Description of the task:
If a line in the entries contains the string "none", include that line in your answer.

BEGIN The data

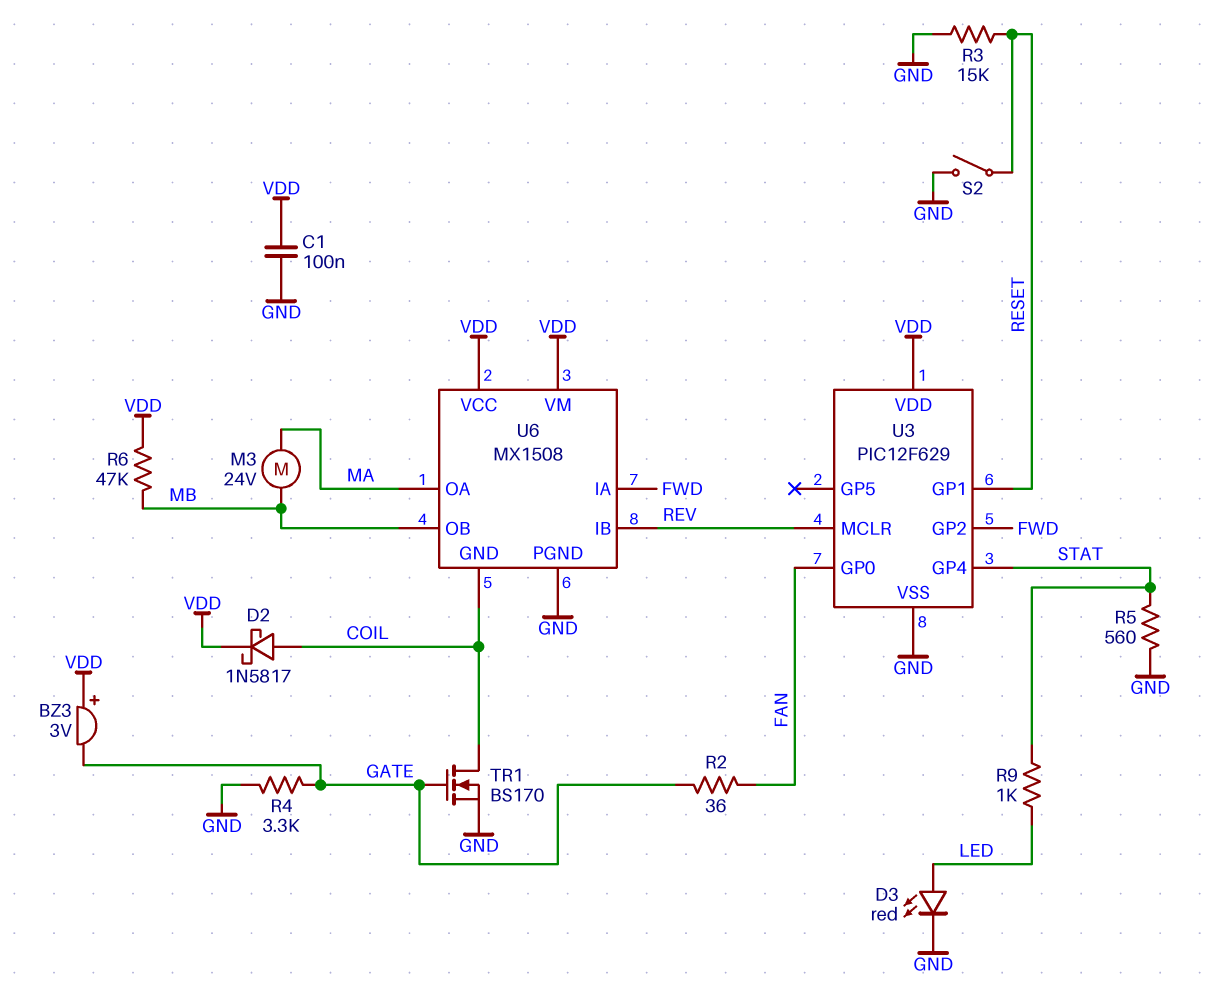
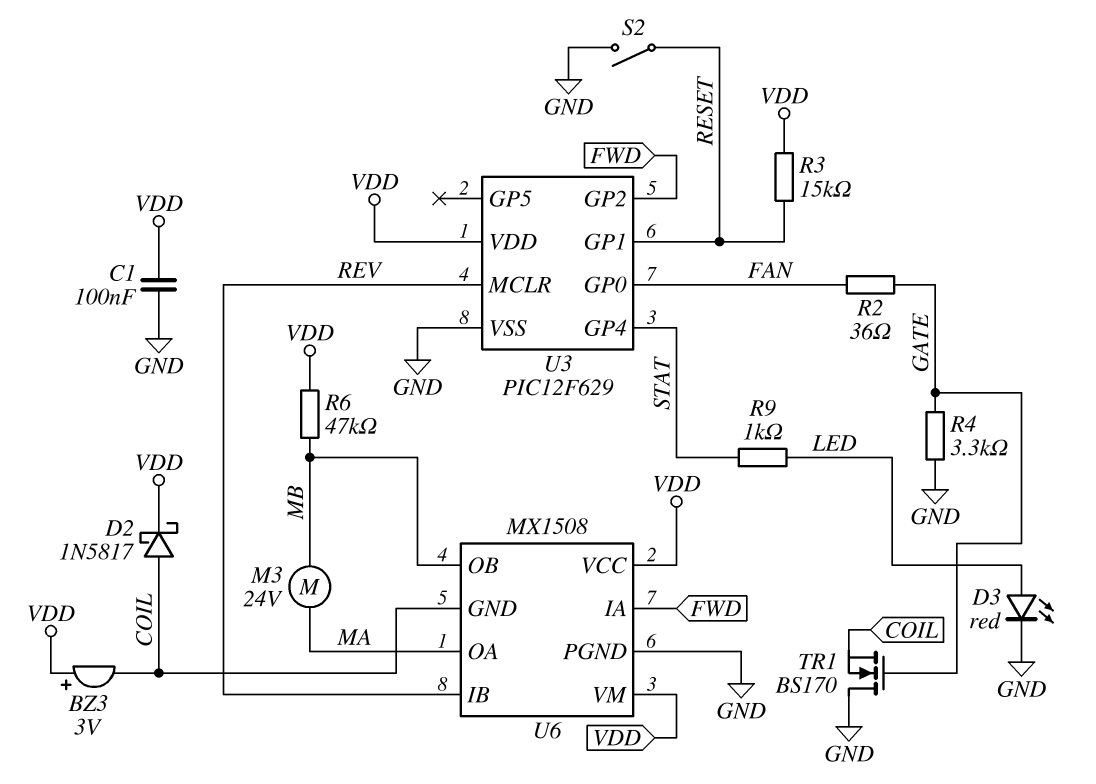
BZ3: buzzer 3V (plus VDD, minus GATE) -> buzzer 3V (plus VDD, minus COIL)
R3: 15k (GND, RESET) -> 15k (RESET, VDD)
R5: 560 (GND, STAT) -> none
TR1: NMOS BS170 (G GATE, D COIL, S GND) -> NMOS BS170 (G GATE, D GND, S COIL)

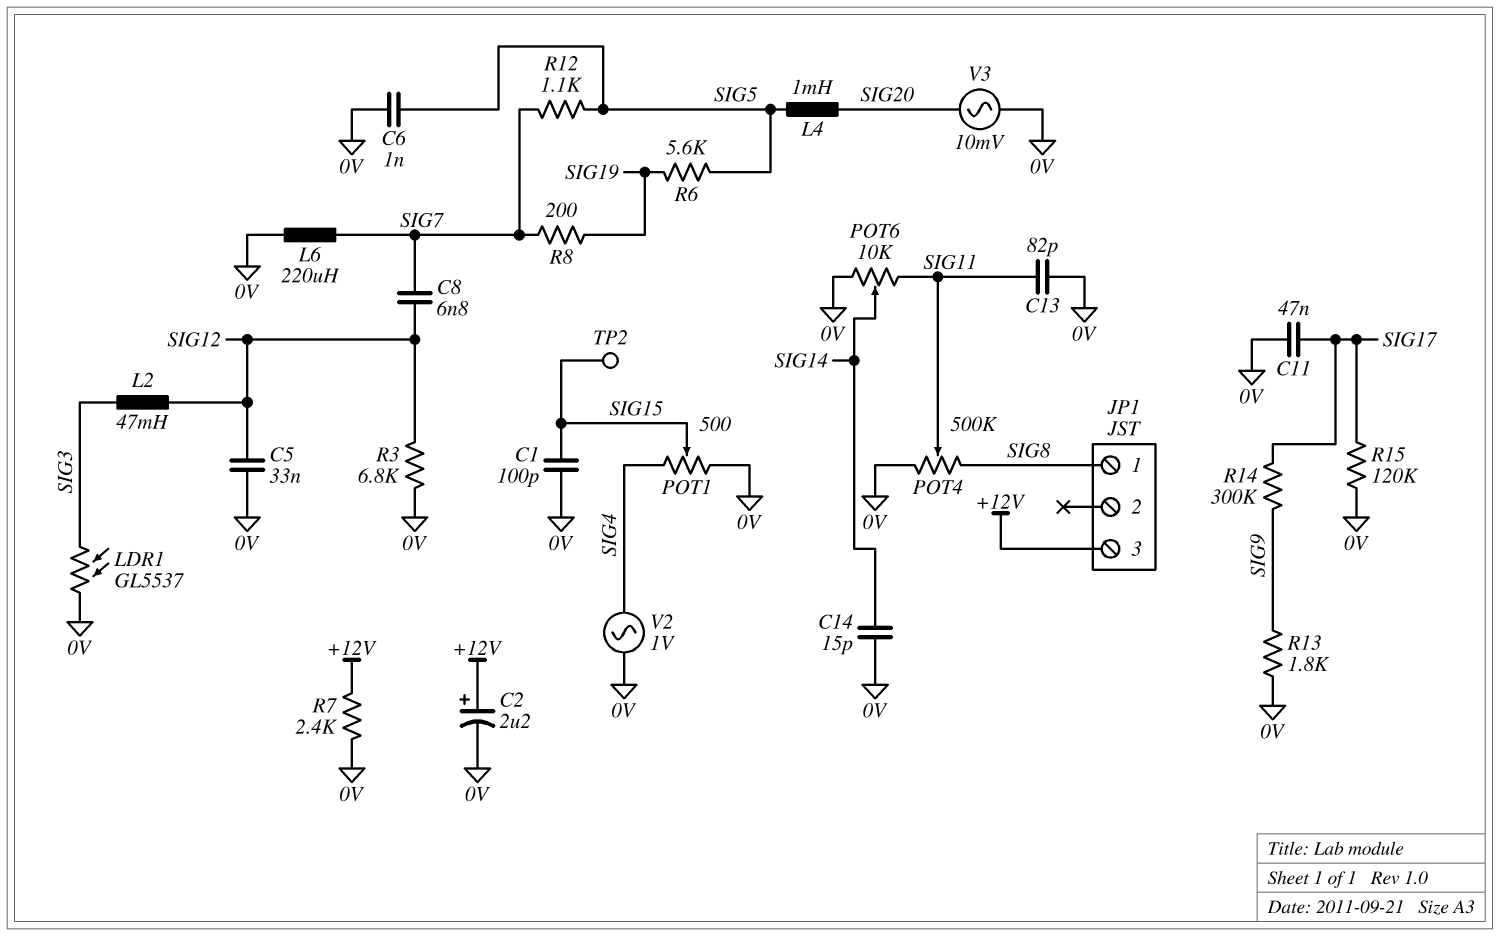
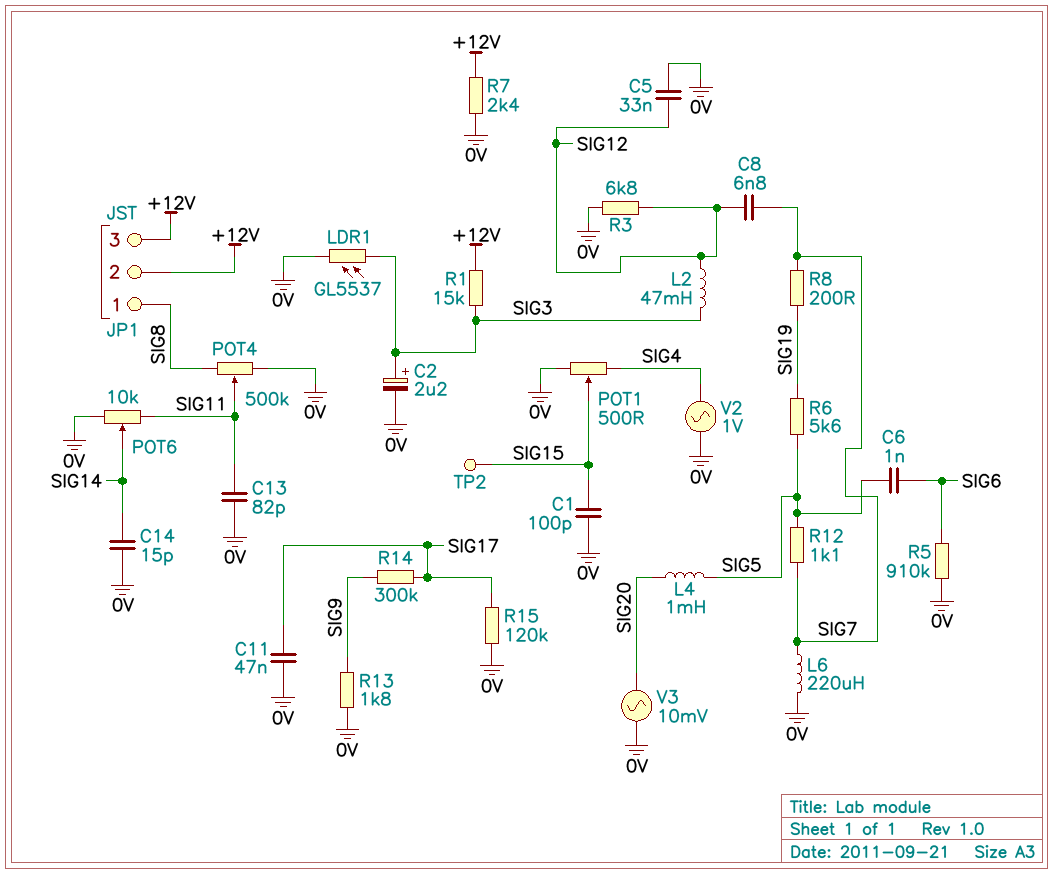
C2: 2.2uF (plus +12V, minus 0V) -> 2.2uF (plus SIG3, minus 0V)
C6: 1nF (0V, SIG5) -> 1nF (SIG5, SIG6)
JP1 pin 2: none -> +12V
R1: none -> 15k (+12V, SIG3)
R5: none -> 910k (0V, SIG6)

END The data

Solved problem:
R5: 560 (GND, STAT) -> none
JP1 pin 2: none -> +12V
R1: none -> 15k (+12V, SIG3)
R5: none -> 910k (0V, SIG6)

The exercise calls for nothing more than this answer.